*** Begin section ***

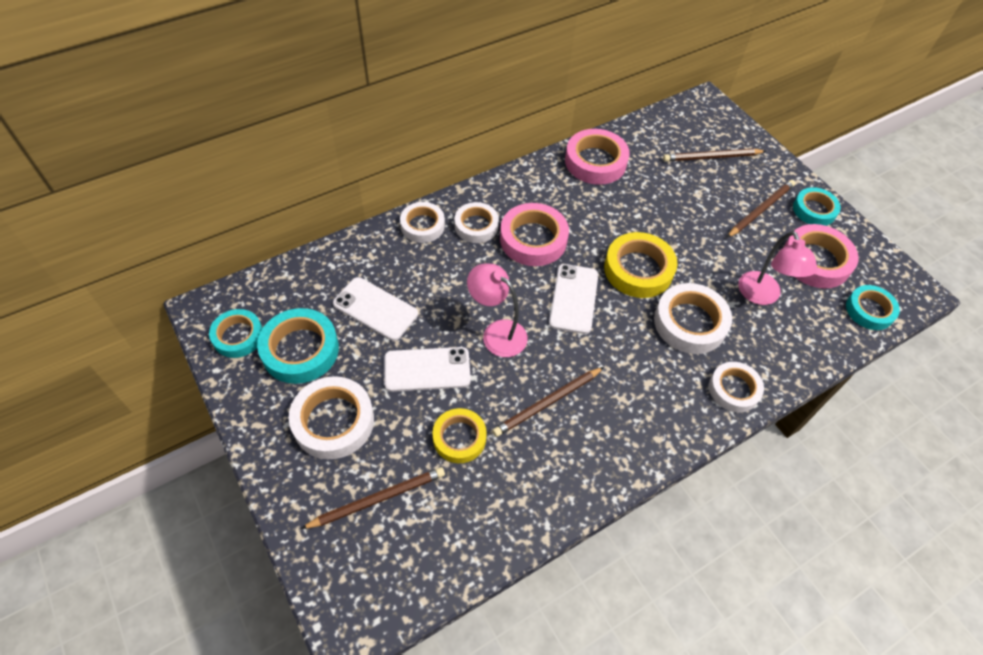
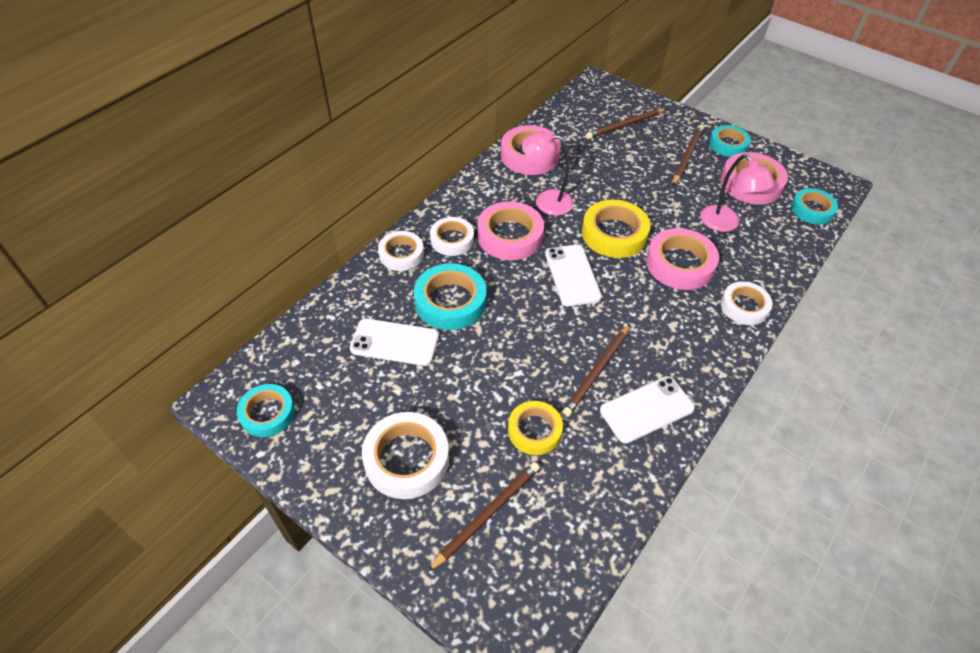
camera: 20 degrees left, 5 degrees down
turquoise tape [257,308,339,384] -> turquoise tape moved to [414,263,487,330]
white phone [384,347,471,392] -> white phone moved to [600,376,695,443]
pink lamp [467,263,528,357] -> pink lamp moved to [522,131,574,216]
white tape [654,283,732,354] -> pink tape [646,228,719,290]

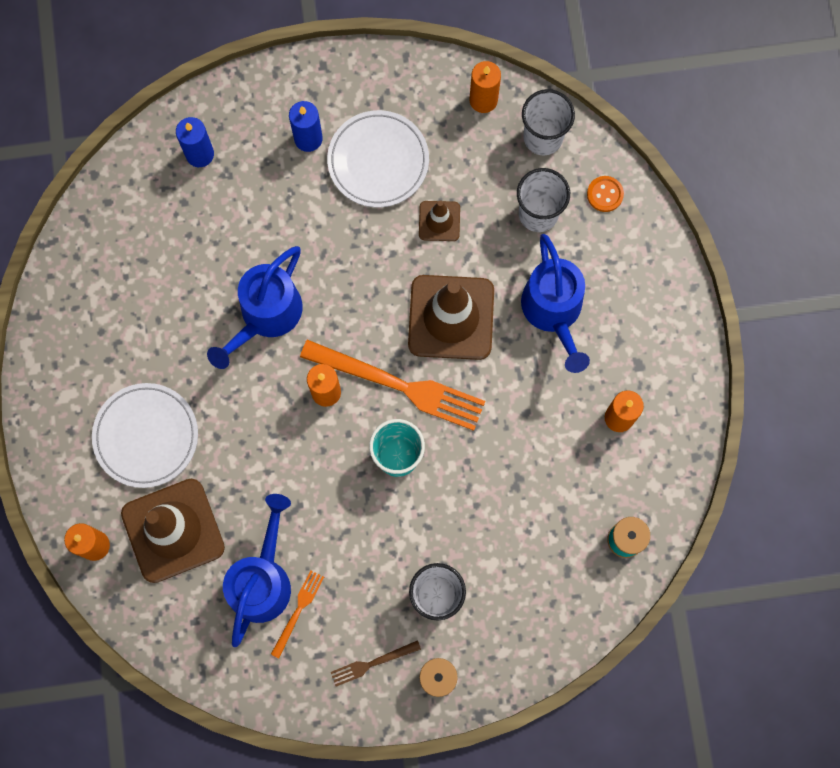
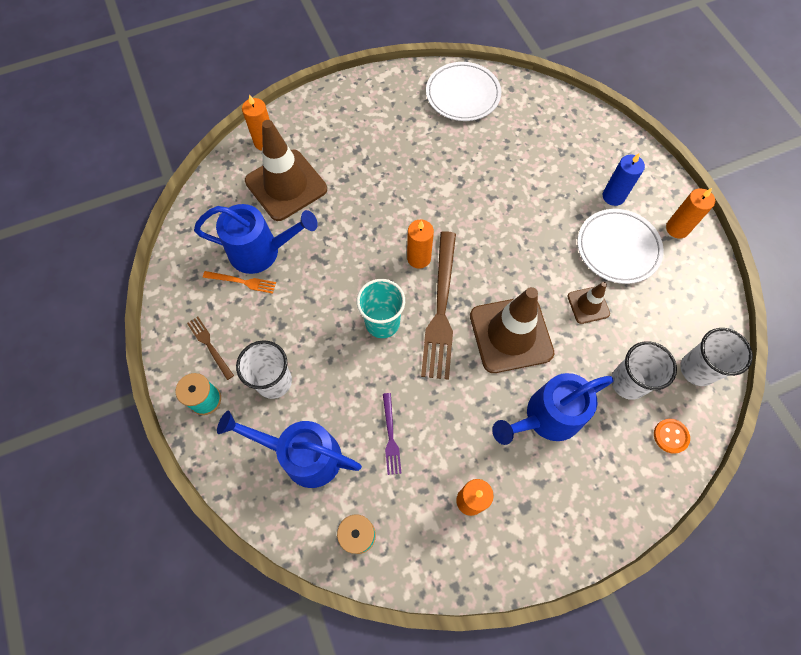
camera: 75 degrees right, 10 degrees down
white plate [92,383,198,488] -> white plate moved to [426,62,501,121]
blue candle [176,117,214,167] -> none
blue watering can [207,246,303,369] -> blue watering can moved to [217,411,362,488]
orange fork [300,340,485,431] -> brown fork [421,231,456,380]
orange candle [470,61,501,113] -> orange candle moved to [666,188,715,238]
none -> purple fork [383,393,402,475]

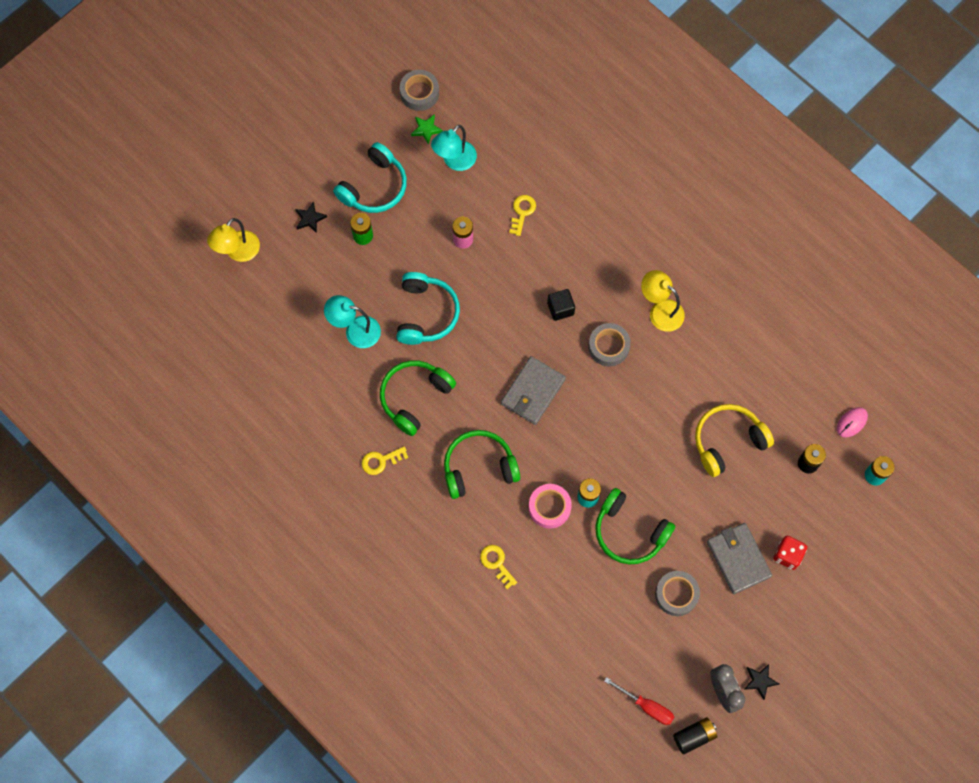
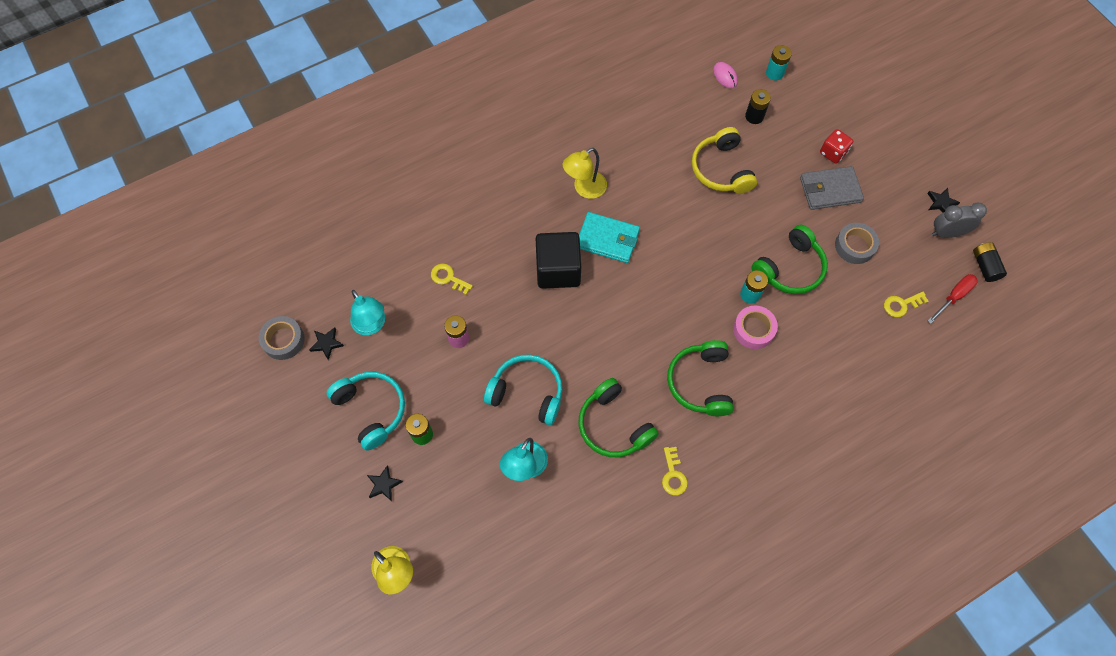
camera: 75 degrees left, 5 degrees down
green star [411,114,443,145] -> black star [309,327,344,360]
yellow key [480,545,517,589] -> yellow key moved to [884,292,929,317]
grey wallet [501,356,566,425] -> none
black cube [547,289,575,321] -> black cube [535,232,581,289], size x1.92
grey tape [588,323,631,366] -> turquoise wallet [579,212,640,263]

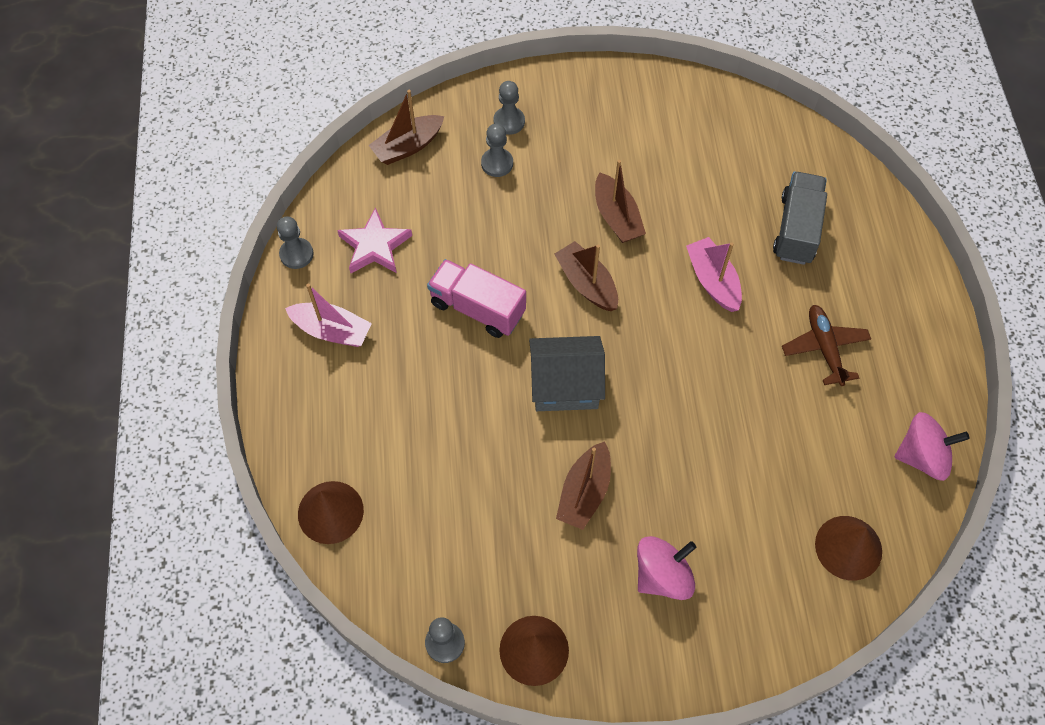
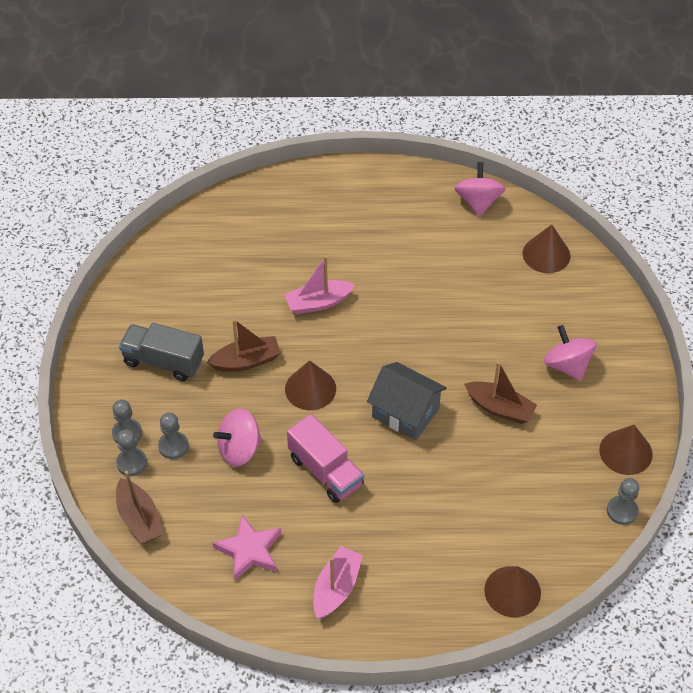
camera: 85 degrees left, 10 degrees down
grey pawn [277,216,314,269] -> grey pawn moved to [116,429,147,476]
pink truck [427,259,526,338] -> pink truck turned 75 degrees counterclockwise [287,414,364,503]
grey house [529,336,605,411] -> grey house turned 60 degrees counterclockwise [367,362,447,440]
brown boat [554,241,618,311] -> brown cone [285,360,336,410]
grey truck [773,172,827,265] -> grey truck moved to [119,323,204,381]
brown plane [782,305,871,386] -> none
none -> pink spinning top [213,408,262,467]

*** End section ***

### WORK ORDER
All that is needed is the data above, repeated exactly, without the pictures.

### COMPLETED EXERCISE
camera: 20 degrees left, 5 degrees down
turquoise tape [257,308,339,384] -> turquoise tape moved to [414,263,487,330]
white phone [384,347,471,392] -> white phone moved to [600,376,695,443]
pink lamp [467,263,528,357] -> pink lamp moved to [522,131,574,216]
white tape [654,283,732,354] -> pink tape [646,228,719,290]

camera: 75 degrees right, 10 degrees down
white plate [92,383,198,488] -> white plate moved to [426,62,501,121]
blue candle [176,117,214,167] -> none
blue watering can [207,246,303,369] -> blue watering can moved to [217,411,362,488]
orange fork [300,340,485,431] -> brown fork [421,231,456,380]
orange candle [470,61,501,113] -> orange candle moved to [666,188,715,238]
none -> purple fork [383,393,402,475]

camera: 75 degrees left, 5 degrees down
green star [411,114,443,145] -> black star [309,327,344,360]
yellow key [480,545,517,589] -> yellow key moved to [884,292,929,317]
grey wallet [501,356,566,425] -> none
black cube [547,289,575,321] -> black cube [535,232,581,289], size x1.92
grey tape [588,323,631,366] -> turquoise wallet [579,212,640,263]

camera: 85 degrees left, 10 degrees down
grey pawn [277,216,314,269] -> grey pawn moved to [116,429,147,476]
pink truck [427,259,526,338] -> pink truck turned 75 degrees counterclockwise [287,414,364,503]
grey house [529,336,605,411] -> grey house turned 60 degrees counterclockwise [367,362,447,440]
brown boat [554,241,618,311] -> brown cone [285,360,336,410]
grey truck [773,172,827,265] -> grey truck moved to [119,323,204,381]
brown plane [782,305,871,386] -> none
none -> pink spinning top [213,408,262,467]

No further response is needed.